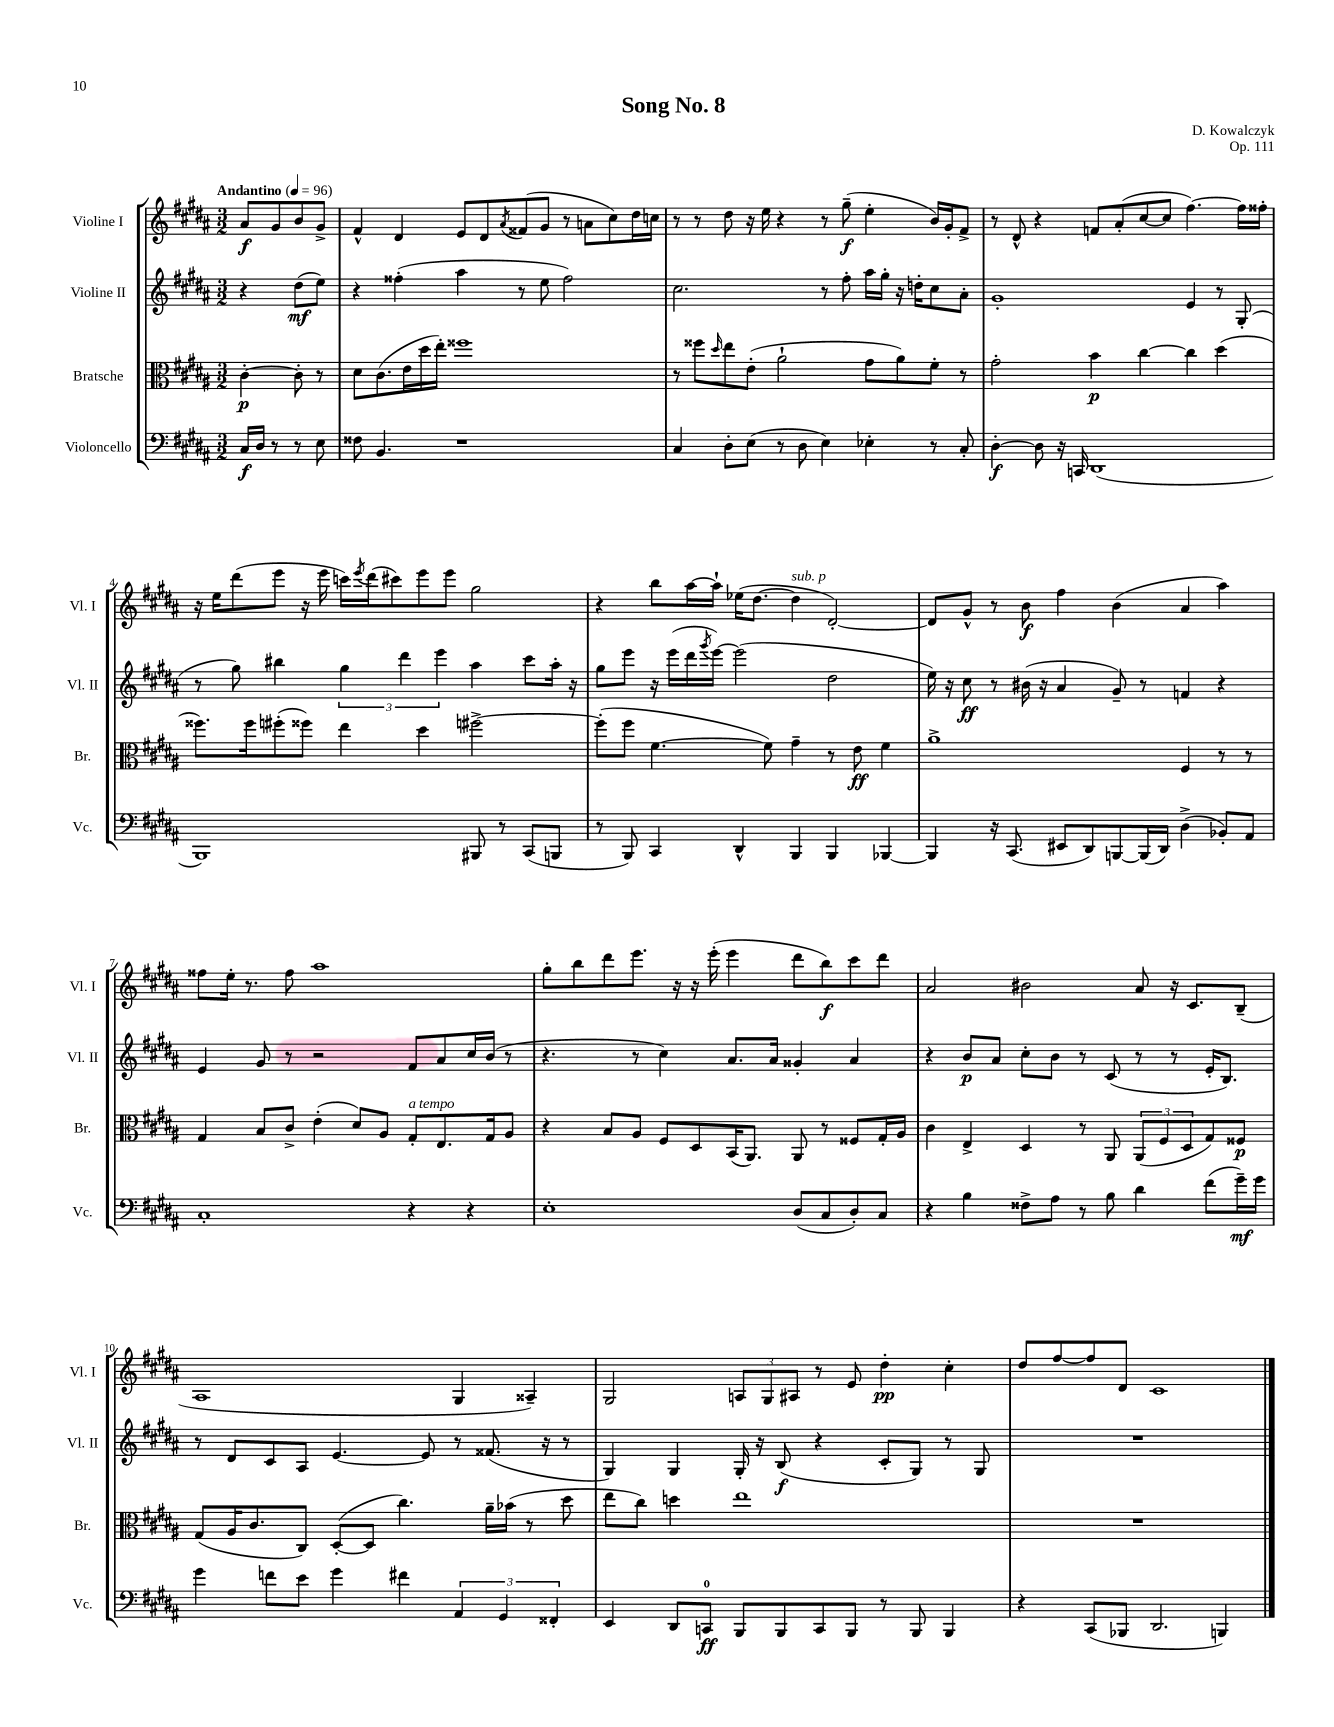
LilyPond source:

\header { title = "Song No. 8" composer = "D. Kowalczyk" opus = "Op. 111" }
<<
\new StaffGroup <<
\new Staff = "s0" \with { instrumentName = "Violine I" shortInstrumentName = "Vl. I" } {
    \clef treble \key b \major \numericTimeSignature \time 3/2 \partial 2 \tempo "Andantino" 4 = 96
    ais'8\f gis'8 b'8 gis'8-> |
    fis'4-^ dis'4 e'8 dis'8 \acciaccatura { ais'8 } fisis'8( gis'8 r8 a'8 cis''8) dis''16 c''16 |
    r8 r8 dis''8 r16 e''16 r4 r8 gis''8--\f( e''4-. b'16) gis'16-. fis'8-> |
    r8 dis'8-^ r4 f'8 ais'8-.( cis''8~ cis''8 fis''4.~) fis''16 fisis''16-. |
    r16 e''16 dis'''8( e'''8 r16 e'''16 c'''16) \acciaccatura { e'''8 } dis'''16( cis'''8) e'''8 e'''8 gis''2 |
    r4 b''8 ais''16~ ais''16-! ees''16( dis''8.~ dis''4^\markup { \italic "sub. p" } dis'2~-.) |
    dis'8 gis'8-^ r8 b'8\f fis''4 b'4( ais'4 ais''4) |
    fisis''8 e''16-. r8. fisis''8 ais''1 |
    gis''8-. b''8 dis'''8 e'''8. r16 r16 e'''16-.( e'''4 dis'''8 b''8\f) cis'''8 dis'''8 |
    ais'2 bis'2 ais'8 r16 cis'8. b8--( |
    ais1 gis4 aisis4--) |
    gis2 \tuplet 3/2 { a8 gis8 ais8 } r8 e'8 dis''4-.\pp cis''4-. |
    dis''8 fis''8~ fis''8 dis'8 cis'1 \bar "|." |
}
\new Staff = "s1" \with { instrumentName = "Violine II" shortInstrumentName = "Vl. II" } {
    \clef treble \key b \major \numericTimeSignature \time 3/2 \partial 2
    r4 dis''8\mf( e''8) |
    r4 fisis''4-.( ais''4 r8 e''8 fisis''2) |
    cis''2. r8 fis''8-. ais''16 gis''16-. r16 d''16-. cis''8 ais'8-. |
    gis'1-. e'4 r8 gis8-.( |
    r8 gis''8) bis''4 \tuplet 3/2 { gis''4 dis'''4 e'''4 } ais''4 cis'''8 ais''16-. r16 |
    gis''8 e'''8 r16 e'''16( dis'''16 \acciaccatura { gis'''8 } e'''16~) e'''2( dis''2 |
    e''16) r16 cis''8\ff r8 bis'16( r16 ais'4 gis'8--) r8 f'4 r4 |
    e'4 gis'8 r8 r2 fis'8 ais'8 cis''16 b'16( r8 |
    r4. r8 cis''4) ais'8. ais'16 gisis'4-. ais'4 |
    r4 b'8\p ais'8 cis''8-. b'8 r8 cis'8( r8 r8 e'16-. b8.) |
    r8 dis'8 cis'8 ais8 e'4.~ e'8 r8 fisis'8.( r16 r8 |
    gis4) gis4 gis16-. r16 b8\f( r4 cis'8-. gis8) r8 gis8 |
    R1. \bar "|." |
}
\new Staff = "s2" \with { instrumentName = "Bratsche" shortInstrumentName = "Br." } {
    \clef alto \key b \major \numericTimeSignature \time 3/2 \partial 2
    cis'4~-.\p cis'8-. r8 |
    dis'8 cis'8.( e'16 dis''16 e''16-.) fisis''1 |
    r8 fisis''8 \grace { dis''16 } e''8 e'8-.( ais'2-! gis'8 ais'8) fis'8-. r8 |
    gis'2-. b'4\p cis''4~ cis''4 dis''4( |
    fisis''8.) fisis''16 fis''8-.( fisis''8) e''4 dis''4 fis''2~-> |
    fis''8-.( fis''8 fis'4.~ fis'8) gis'4-- r8 e'8\ff fis'4 |
    ais'1-> fis4 r8 r8 |
    gis4 b8 cis'8-> e'4-.( dis'8) ais8 gis8-.^\markup { \italic "a tempo" } e8. gis16 ais8 |
    r4 b8 ais8 fis8 dis8 b,16( ais,8.) ais,8 r8 fisis8 gis16-. ais16 |
    cis'4 e4-> dis4 r8 ais,8 \tuplet 3/2 { ais,8( fis8 dis8 } gis8) fisis8\p |
    gis8( ais16 cis'8. cis8) dis8~-.( dis8 cis''4.) ais'16-- bes'16( r8 dis''8 |
    e''8 cis''8) d''4 e''1 |
    R1. \bar "|." |
}
\new Staff = "s3" \with { instrumentName = "Violoncello" shortInstrumentName = "Vc." } {
    \clef bass \key b \major \numericTimeSignature \time 3/2 \partial 2
    cis16\f dis16 r8 r8 e8 |
    fisis8 b,4. r1 |
    cis4 dis8-. e8( r8 dis8 e4) ees4-. r8 cis8-. |
    dis4~-.\f dis8 r16 c,16 dis,1( |
    b,,1) bis,,8 r8 cis,8( b,,8 |
    r8 b,,8) cis,4 dis,4-^ b,,4 b,,4 bes,,4~ |
    bes,,4 r16 cis,8.( eis,8 dis,8) b,,8~ b,,16( dis,16) dis4->( bes,8-.) ais,8 |
    cis1-. r4 r4 |
    e1-. dis8( cis8 dis8-.) cis8 |
    r4 b4 fisis8-> ais8 r8 b8 dis'4 fis'8( gis'16--\mf) gis'16 |
    gis'4 f'8 e'8 gis'4 fis'4 \tuplet 3/2 { ais,4 gis,4 fisis,4-. } |
    e,4 dis,8 c,8-0\ff b,,8 b,,8 c,8 b,,8 r8 b,,8 b,,4 |
    r4 cis,8( bes,,8 dis,2. b,,4) \bar "|." |
}
>>
>>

____________

» EXERCISE DIRECTIONS
From the entries above, pull out every line that contains the word "Violine". Count a line only if the capital and lowercase letters match.

» WRITTEN REPLY
\new Staff = "s0" \with { instrumentName = "Violine I" shortInstrumentName = "Vl. I" } {
\new Staff = "s1" \with { instrumentName = "Violine II" shortInstrumentName = "Vl. II" } {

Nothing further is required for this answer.